Given records below:

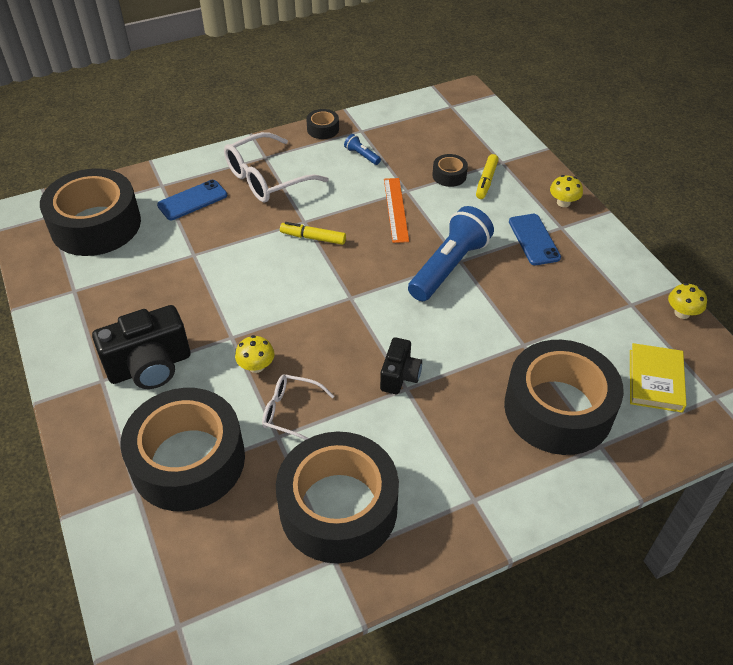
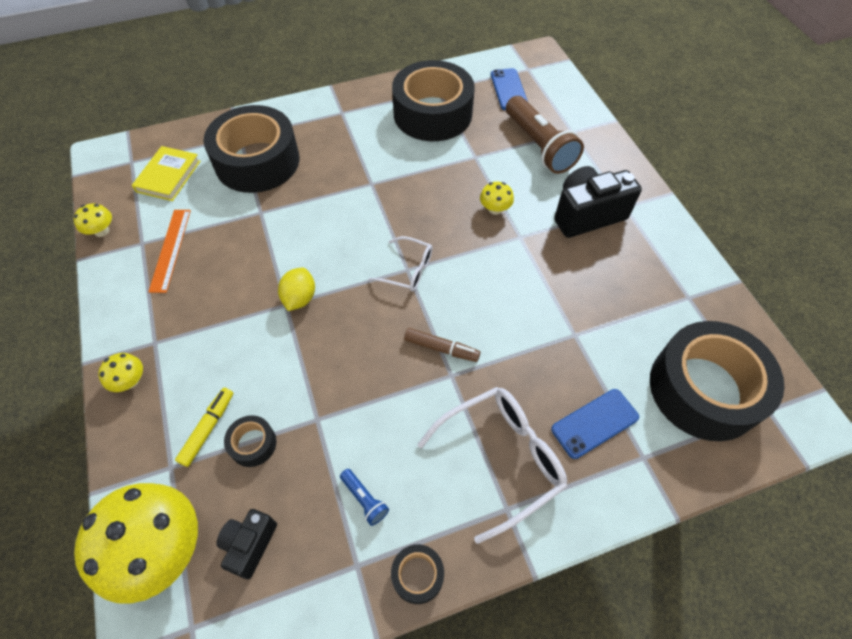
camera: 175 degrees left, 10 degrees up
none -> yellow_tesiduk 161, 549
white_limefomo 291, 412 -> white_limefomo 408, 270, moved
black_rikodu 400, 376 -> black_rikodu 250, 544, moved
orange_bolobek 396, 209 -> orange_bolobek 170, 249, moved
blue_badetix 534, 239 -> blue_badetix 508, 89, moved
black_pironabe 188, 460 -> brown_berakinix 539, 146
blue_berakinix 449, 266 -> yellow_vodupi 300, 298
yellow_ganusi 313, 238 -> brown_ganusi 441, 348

End of Given records.

Task description: Each line from the one containing "white_limefomo 291, 412" down to the final line of the listing must appear in the answer exactly as written, and no other line may.

Result below:
white_limefomo 291, 412 -> white_limefomo 408, 270, moved
black_rikodu 400, 376 -> black_rikodu 250, 544, moved
orange_bolobek 396, 209 -> orange_bolobek 170, 249, moved
blue_badetix 534, 239 -> blue_badetix 508, 89, moved
black_pironabe 188, 460 -> brown_berakinix 539, 146
blue_berakinix 449, 266 -> yellow_vodupi 300, 298
yellow_ganusi 313, 238 -> brown_ganusi 441, 348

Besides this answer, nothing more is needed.